_Aim of the task_
Reproduce exactly the final portion of the data: every line from the one containing "kapsułka/fioletowy, moved" through the last line, inclusive.

[Object tracking records]
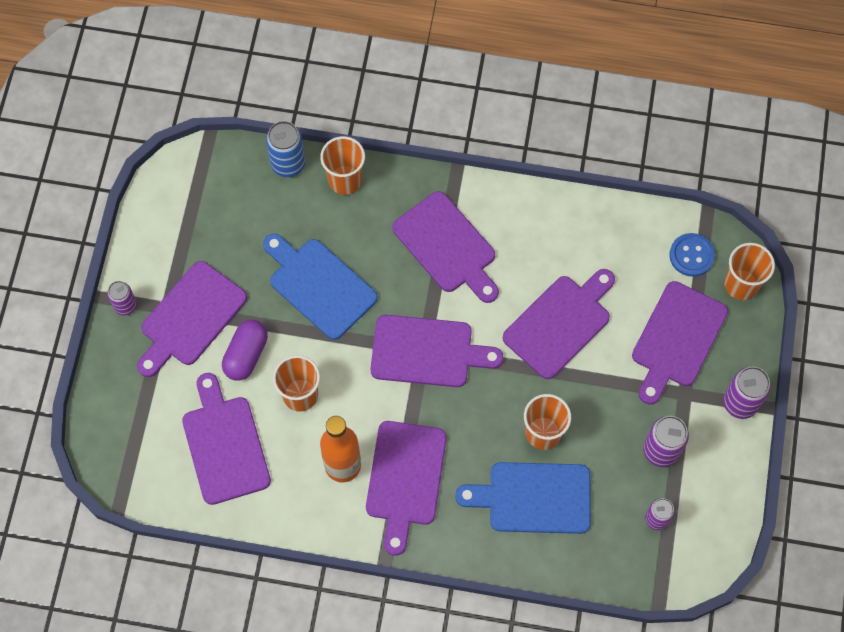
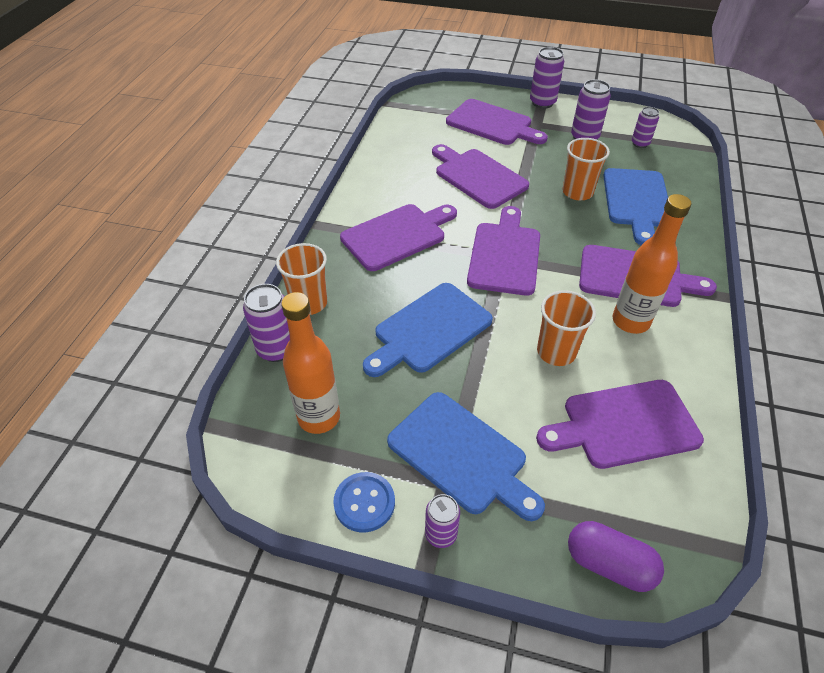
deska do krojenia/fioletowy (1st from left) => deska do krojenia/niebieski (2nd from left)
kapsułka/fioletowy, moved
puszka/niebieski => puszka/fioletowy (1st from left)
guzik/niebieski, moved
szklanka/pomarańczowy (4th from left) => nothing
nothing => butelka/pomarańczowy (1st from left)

_Solution for this task_
kapsułka/fioletowy, moved
puszka/niebieski => puszka/fioletowy (1st from left)
guzik/niebieski, moved
szklanka/pomarańczowy (4th from left) => nothing
nothing => butelka/pomarańczowy (1st from left)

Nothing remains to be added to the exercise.